Goal of the exercise
Which lines to output? The line containing "Vollzylinder (orange) <392 28 425 80> -> none" and every line after it in the data below, each copied exactly.

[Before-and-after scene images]
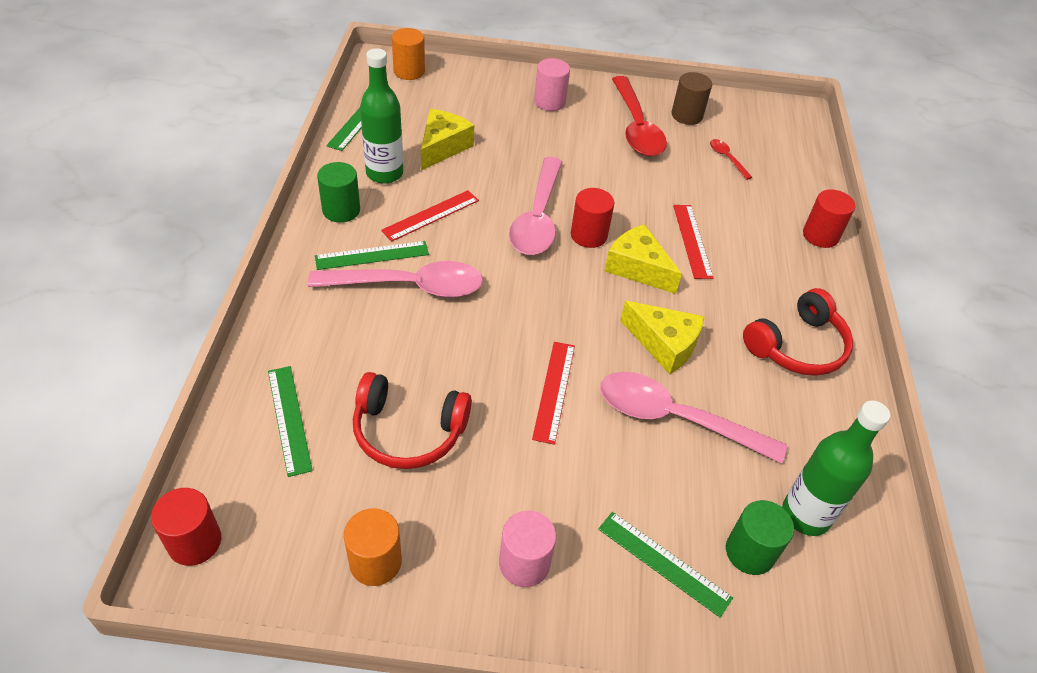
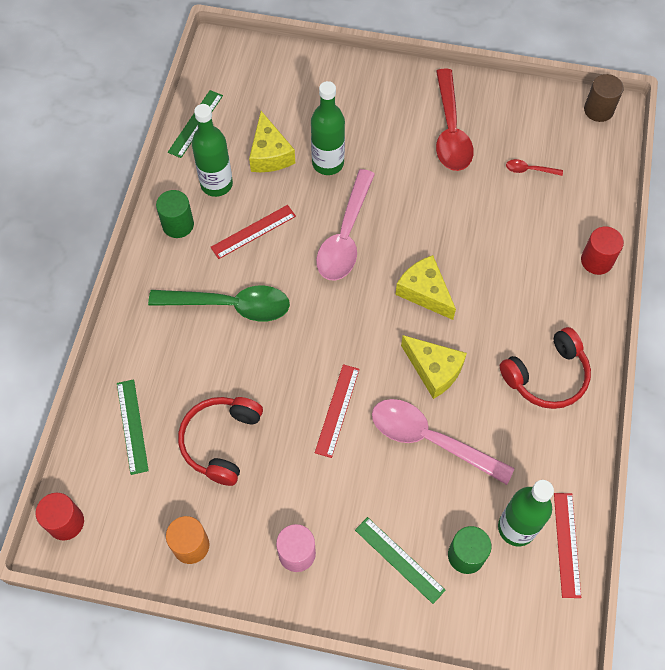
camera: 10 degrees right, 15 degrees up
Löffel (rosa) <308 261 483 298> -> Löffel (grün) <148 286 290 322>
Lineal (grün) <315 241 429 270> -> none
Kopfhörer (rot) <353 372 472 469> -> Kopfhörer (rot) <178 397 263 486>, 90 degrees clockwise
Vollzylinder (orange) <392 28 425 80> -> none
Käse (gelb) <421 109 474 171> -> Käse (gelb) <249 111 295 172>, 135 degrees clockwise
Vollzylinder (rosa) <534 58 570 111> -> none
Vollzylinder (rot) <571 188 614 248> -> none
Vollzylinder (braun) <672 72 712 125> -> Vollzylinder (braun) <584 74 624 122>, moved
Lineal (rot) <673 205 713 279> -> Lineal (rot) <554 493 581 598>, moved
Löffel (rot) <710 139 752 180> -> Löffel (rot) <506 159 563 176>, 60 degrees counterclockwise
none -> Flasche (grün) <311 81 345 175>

Finished task
Vollzylinder (orange) <392 28 425 80> -> none
Käse (gelb) <421 109 474 171> -> Käse (gelb) <249 111 295 172>, 135 degrees clockwise
Vollzylinder (rosa) <534 58 570 111> -> none
Vollzylinder (rot) <571 188 614 248> -> none
Vollzylinder (braun) <672 72 712 125> -> Vollzylinder (braun) <584 74 624 122>, moved
Lineal (rot) <673 205 713 279> -> Lineal (rot) <554 493 581 598>, moved
Löffel (rot) <710 139 752 180> -> Löffel (rot) <506 159 563 176>, 60 degrees counterclockwise
none -> Flasche (grün) <311 81 345 175>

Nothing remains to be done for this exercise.